**Required task**: Copy out the lines of the material from the one containing "cyan cross: moved 3 px left, 2 px up" through the one containing "gray diamond: rotated 21", both included, and leave out the picture markers.

____________________

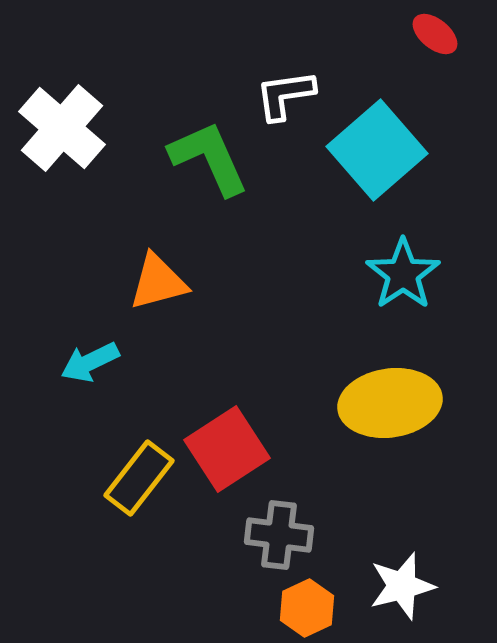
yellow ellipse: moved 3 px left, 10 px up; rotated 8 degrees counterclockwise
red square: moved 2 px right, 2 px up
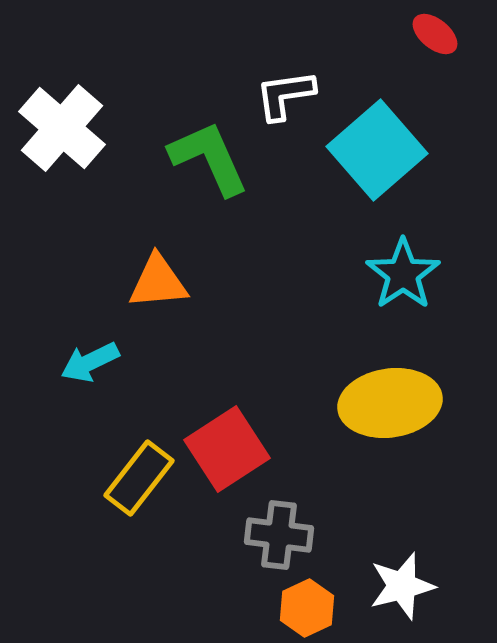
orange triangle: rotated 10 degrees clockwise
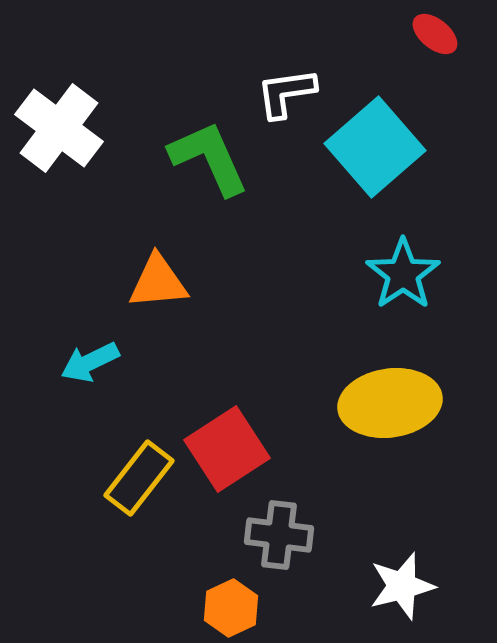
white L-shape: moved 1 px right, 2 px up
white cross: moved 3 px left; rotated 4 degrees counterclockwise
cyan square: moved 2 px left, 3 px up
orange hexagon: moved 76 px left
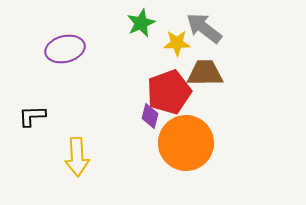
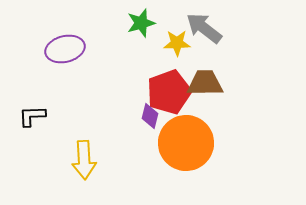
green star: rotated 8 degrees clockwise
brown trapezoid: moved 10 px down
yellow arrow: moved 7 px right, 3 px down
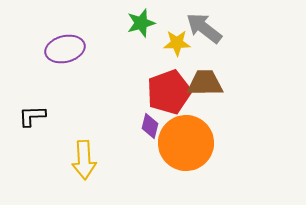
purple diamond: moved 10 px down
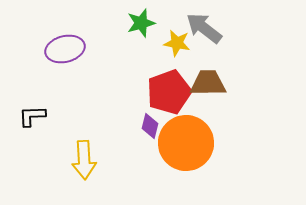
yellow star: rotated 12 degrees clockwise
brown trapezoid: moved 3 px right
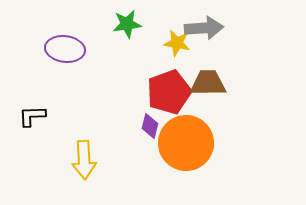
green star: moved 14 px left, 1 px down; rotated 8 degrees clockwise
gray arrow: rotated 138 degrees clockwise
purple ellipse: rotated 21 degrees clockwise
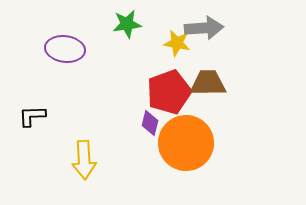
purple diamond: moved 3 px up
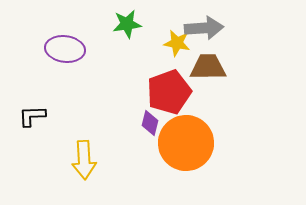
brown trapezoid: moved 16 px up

____________________

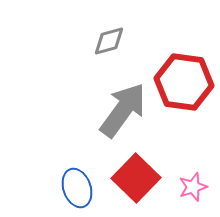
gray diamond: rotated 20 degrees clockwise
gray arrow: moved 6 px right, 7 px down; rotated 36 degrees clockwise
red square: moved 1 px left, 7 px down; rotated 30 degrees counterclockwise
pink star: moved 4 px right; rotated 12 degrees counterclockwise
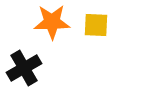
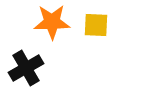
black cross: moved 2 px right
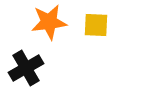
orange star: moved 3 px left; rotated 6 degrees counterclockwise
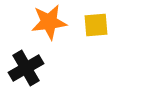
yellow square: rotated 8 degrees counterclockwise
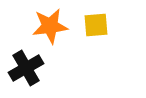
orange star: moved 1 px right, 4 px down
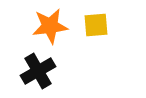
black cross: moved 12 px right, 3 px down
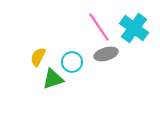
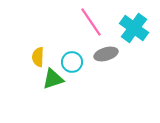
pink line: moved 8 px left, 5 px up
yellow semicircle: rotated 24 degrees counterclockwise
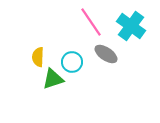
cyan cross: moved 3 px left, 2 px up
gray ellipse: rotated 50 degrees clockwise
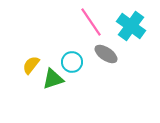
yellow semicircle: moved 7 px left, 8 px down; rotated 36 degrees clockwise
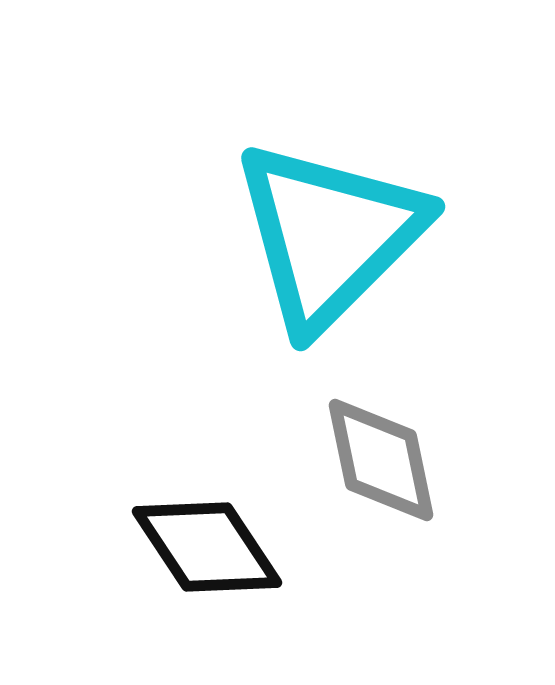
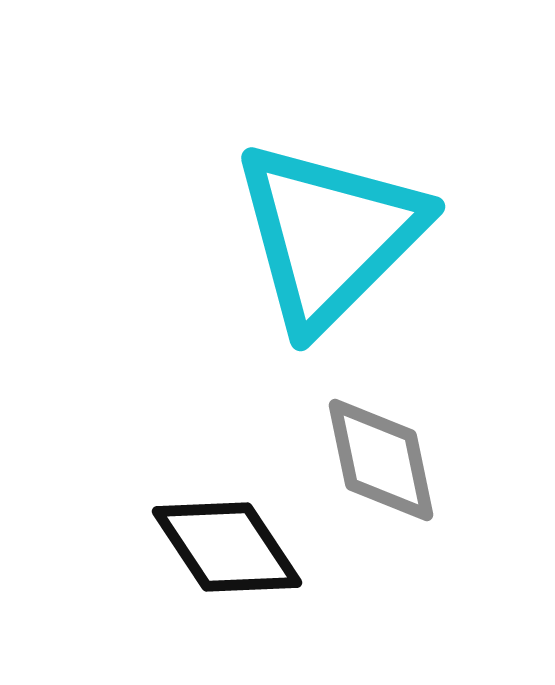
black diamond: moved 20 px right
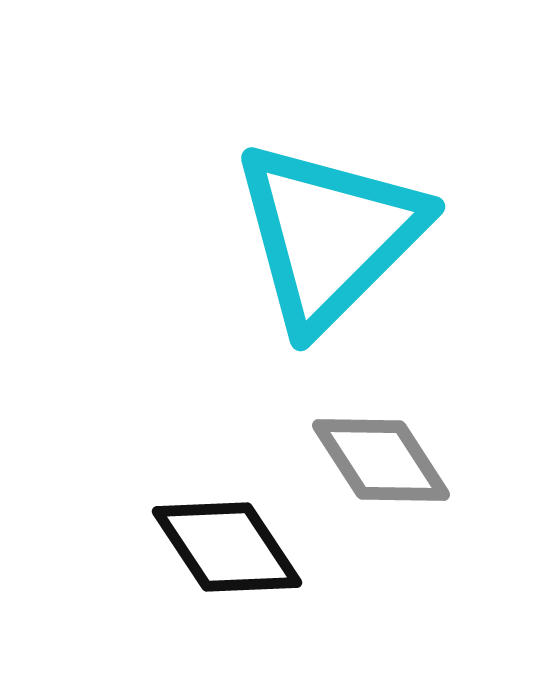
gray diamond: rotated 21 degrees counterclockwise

____________________

**Task result**:
cyan cross: moved 3 px left, 2 px up
gray ellipse: rotated 50 degrees clockwise
yellow semicircle: moved 7 px left, 8 px down; rotated 36 degrees clockwise
black diamond: moved 20 px right
gray diamond: rotated 21 degrees counterclockwise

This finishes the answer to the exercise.